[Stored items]
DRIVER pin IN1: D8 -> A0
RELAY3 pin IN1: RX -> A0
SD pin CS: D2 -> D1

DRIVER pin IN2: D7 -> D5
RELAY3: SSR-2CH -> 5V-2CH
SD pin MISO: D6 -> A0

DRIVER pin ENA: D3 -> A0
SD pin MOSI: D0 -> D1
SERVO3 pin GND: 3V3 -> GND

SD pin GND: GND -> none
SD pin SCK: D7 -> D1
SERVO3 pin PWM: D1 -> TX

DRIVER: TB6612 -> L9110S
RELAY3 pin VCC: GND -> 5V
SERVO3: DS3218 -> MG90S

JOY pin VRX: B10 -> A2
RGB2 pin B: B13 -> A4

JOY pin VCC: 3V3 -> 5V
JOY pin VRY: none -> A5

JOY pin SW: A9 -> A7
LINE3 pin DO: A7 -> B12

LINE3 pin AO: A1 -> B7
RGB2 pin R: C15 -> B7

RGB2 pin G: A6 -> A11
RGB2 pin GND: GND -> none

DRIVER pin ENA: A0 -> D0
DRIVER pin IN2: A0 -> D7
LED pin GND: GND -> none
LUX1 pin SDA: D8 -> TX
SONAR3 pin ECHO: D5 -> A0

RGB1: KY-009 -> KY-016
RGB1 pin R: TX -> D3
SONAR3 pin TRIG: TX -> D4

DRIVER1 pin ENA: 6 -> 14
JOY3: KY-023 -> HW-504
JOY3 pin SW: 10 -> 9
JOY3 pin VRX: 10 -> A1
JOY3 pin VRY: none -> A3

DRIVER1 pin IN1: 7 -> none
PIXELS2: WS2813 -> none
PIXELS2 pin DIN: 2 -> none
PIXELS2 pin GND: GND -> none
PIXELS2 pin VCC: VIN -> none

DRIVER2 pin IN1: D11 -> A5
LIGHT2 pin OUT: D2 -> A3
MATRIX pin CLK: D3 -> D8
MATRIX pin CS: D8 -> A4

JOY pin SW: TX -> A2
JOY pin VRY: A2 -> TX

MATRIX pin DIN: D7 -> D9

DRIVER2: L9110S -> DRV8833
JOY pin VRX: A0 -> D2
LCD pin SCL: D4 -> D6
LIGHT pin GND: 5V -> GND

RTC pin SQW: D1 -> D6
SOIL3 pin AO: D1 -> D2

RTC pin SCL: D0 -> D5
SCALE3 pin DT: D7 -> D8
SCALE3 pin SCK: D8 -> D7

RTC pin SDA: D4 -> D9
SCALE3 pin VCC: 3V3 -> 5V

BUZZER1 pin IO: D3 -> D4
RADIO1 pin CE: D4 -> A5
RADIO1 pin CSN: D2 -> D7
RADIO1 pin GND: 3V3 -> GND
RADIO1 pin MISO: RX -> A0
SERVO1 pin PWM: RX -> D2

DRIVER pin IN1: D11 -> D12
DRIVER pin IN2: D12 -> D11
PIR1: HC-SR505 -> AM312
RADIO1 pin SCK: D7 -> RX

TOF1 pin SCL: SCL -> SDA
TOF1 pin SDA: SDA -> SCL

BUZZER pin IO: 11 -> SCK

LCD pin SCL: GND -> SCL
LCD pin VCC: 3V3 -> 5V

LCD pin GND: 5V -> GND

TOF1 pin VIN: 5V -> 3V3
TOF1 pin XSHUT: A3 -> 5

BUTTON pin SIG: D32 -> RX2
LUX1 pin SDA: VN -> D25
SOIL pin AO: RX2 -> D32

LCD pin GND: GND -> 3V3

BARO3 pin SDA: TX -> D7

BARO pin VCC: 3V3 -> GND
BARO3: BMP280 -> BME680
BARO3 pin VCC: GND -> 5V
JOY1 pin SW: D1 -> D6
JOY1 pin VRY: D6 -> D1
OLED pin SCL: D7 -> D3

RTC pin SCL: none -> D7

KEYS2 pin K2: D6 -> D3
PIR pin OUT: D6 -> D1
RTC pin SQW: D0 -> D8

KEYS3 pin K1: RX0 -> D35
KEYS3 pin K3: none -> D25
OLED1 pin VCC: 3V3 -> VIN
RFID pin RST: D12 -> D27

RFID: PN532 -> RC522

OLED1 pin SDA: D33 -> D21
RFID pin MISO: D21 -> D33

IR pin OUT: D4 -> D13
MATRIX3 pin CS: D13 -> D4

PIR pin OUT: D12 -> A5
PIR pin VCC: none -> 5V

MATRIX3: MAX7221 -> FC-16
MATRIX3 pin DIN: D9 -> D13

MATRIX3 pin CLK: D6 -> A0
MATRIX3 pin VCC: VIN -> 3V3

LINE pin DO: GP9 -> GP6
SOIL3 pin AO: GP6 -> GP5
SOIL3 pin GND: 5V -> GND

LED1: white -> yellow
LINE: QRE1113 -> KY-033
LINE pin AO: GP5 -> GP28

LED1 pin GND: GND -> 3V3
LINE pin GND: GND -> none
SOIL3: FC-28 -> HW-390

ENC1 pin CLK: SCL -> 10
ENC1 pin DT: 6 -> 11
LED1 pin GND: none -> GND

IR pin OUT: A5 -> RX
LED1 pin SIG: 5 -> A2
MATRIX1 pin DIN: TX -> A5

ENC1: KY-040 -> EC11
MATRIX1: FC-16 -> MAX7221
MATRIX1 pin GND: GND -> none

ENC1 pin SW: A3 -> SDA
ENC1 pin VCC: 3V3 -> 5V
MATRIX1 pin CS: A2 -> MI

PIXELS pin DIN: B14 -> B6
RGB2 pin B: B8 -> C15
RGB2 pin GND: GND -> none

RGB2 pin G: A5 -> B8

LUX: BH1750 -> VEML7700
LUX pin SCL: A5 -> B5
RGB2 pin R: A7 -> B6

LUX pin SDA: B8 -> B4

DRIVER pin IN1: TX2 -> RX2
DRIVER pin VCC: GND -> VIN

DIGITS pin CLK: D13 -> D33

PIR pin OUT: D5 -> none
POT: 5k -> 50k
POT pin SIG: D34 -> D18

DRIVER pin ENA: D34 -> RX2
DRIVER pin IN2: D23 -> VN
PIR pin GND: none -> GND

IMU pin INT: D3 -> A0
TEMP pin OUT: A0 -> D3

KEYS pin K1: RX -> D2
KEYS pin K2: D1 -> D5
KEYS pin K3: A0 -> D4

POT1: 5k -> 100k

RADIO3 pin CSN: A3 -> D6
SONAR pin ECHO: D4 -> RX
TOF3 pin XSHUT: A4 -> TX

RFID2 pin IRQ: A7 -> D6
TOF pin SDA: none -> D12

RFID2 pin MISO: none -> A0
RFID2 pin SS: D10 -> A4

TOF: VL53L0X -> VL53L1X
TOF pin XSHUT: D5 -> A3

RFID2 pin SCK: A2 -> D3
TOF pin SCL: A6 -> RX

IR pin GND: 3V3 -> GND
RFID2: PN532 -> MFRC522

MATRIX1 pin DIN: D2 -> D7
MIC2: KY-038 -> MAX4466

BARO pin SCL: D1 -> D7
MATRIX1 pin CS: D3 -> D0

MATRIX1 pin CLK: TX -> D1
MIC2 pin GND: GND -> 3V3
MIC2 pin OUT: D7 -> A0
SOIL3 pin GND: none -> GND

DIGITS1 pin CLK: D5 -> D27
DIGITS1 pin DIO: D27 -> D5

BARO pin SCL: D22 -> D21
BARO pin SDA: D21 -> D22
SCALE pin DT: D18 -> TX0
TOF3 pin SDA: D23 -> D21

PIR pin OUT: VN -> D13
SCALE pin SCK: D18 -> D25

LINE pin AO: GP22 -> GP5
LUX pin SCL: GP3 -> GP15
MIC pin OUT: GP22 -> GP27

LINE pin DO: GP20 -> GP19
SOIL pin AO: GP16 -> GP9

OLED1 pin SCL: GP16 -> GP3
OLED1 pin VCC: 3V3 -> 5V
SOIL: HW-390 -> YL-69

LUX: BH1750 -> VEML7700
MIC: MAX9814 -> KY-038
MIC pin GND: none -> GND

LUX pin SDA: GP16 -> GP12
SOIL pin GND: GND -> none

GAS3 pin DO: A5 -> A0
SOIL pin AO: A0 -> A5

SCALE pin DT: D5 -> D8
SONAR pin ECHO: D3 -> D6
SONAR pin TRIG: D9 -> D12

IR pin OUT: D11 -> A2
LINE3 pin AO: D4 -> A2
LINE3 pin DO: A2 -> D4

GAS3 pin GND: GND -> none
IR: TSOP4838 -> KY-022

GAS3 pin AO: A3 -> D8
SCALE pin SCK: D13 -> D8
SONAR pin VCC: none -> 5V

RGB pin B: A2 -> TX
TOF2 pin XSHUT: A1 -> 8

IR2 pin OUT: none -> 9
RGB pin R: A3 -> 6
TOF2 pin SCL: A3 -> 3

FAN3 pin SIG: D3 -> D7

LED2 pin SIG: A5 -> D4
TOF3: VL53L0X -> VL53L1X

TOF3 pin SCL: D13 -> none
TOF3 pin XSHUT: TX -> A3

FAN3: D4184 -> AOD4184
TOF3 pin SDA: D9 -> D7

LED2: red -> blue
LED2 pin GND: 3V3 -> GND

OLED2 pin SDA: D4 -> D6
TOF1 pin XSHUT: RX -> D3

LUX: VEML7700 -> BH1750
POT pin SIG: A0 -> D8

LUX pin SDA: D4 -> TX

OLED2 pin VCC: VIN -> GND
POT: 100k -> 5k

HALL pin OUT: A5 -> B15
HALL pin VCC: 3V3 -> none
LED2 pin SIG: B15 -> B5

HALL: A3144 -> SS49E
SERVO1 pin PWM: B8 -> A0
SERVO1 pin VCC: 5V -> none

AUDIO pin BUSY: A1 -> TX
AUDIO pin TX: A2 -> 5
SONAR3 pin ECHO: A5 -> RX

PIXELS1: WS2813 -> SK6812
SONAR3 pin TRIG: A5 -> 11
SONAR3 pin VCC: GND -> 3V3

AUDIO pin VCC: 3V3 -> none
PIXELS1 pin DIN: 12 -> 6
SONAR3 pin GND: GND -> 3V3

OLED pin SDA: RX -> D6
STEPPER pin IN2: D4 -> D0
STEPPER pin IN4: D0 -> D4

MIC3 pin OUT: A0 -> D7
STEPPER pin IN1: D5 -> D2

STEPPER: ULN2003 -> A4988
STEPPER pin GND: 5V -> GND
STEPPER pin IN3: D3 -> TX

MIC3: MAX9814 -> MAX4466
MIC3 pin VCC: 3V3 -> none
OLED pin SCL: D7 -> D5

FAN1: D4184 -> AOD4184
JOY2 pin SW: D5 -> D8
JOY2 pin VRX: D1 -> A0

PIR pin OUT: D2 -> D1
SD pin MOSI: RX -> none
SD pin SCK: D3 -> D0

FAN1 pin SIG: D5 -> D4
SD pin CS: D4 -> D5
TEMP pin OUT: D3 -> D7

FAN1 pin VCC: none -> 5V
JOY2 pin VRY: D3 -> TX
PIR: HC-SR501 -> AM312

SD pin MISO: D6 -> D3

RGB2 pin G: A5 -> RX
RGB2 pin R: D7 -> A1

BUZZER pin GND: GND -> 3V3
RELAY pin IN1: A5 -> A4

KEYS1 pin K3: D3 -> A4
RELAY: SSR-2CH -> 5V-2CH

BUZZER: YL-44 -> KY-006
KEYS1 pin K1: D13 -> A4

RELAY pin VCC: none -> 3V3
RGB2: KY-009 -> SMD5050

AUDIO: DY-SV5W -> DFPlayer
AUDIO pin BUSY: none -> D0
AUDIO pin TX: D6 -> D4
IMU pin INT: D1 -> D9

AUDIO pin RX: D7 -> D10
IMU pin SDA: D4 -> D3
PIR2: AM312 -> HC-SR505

» AIM OF THE TASK: Using the data above, repeat exactly the lines that begin at the line with "KEYS3 pin K3: none -> D25" and end at the line with "ENC1 pin DT: 6 -> 11", both ends included.

» ANSWER SPACE:
KEYS3 pin K3: none -> D25
OLED1 pin VCC: 3V3 -> VIN
RFID pin RST: D12 -> D27

RFID: PN532 -> RC522

OLED1 pin SDA: D33 -> D21
RFID pin MISO: D21 -> D33

IR pin OUT: D4 -> D13
MATRIX3 pin CS: D13 -> D4

PIR pin OUT: D12 -> A5
PIR pin VCC: none -> 5V

MATRIX3: MAX7221 -> FC-16
MATRIX3 pin DIN: D9 -> D13

MATRIX3 pin CLK: D6 -> A0
MATRIX3 pin VCC: VIN -> 3V3

LINE pin DO: GP9 -> GP6
SOIL3 pin AO: GP6 -> GP5
SOIL3 pin GND: 5V -> GND

LED1: white -> yellow
LINE: QRE1113 -> KY-033
LINE pin AO: GP5 -> GP28

LED1 pin GND: GND -> 3V3
LINE pin GND: GND -> none
SOIL3: FC-28 -> HW-390

ENC1 pin CLK: SCL -> 10
ENC1 pin DT: 6 -> 11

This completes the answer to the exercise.